Transcribe every line of the material below exactly, leaving out the pictures.

### Dataset content
--
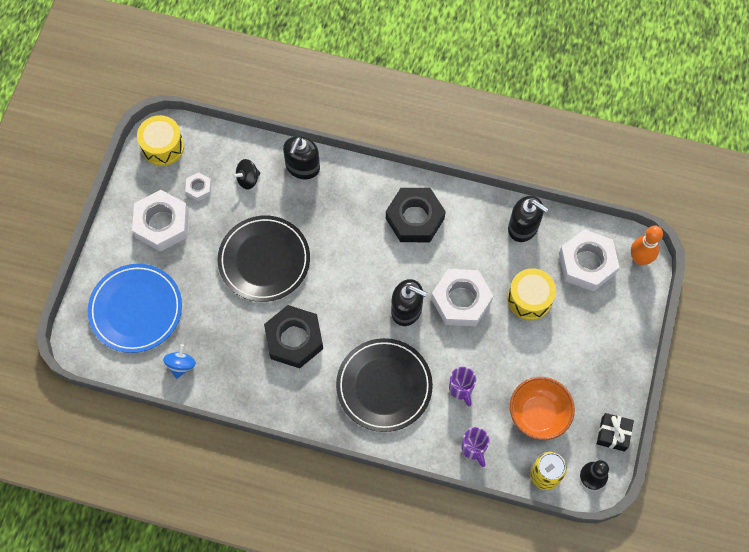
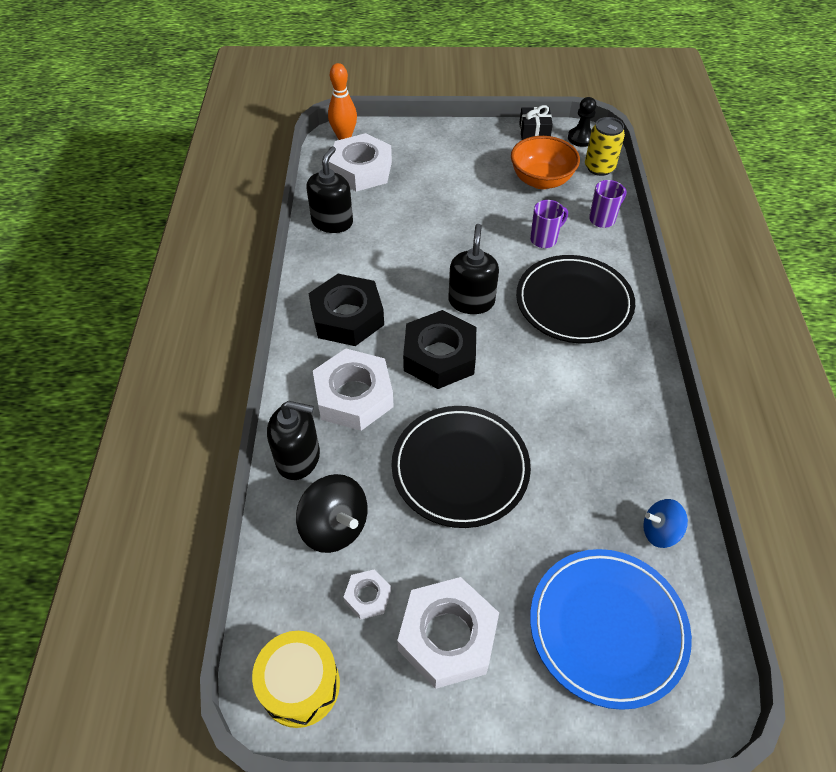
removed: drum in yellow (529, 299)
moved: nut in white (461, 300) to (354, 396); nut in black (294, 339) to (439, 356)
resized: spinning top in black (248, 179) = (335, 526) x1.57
--
### Written response
removed: drum in yellow (529, 299)
moved: nut in white (461, 300) to (354, 396); nut in black (294, 339) to (439, 356)
resized: spinning top in black (248, 179) = (335, 526) x1.57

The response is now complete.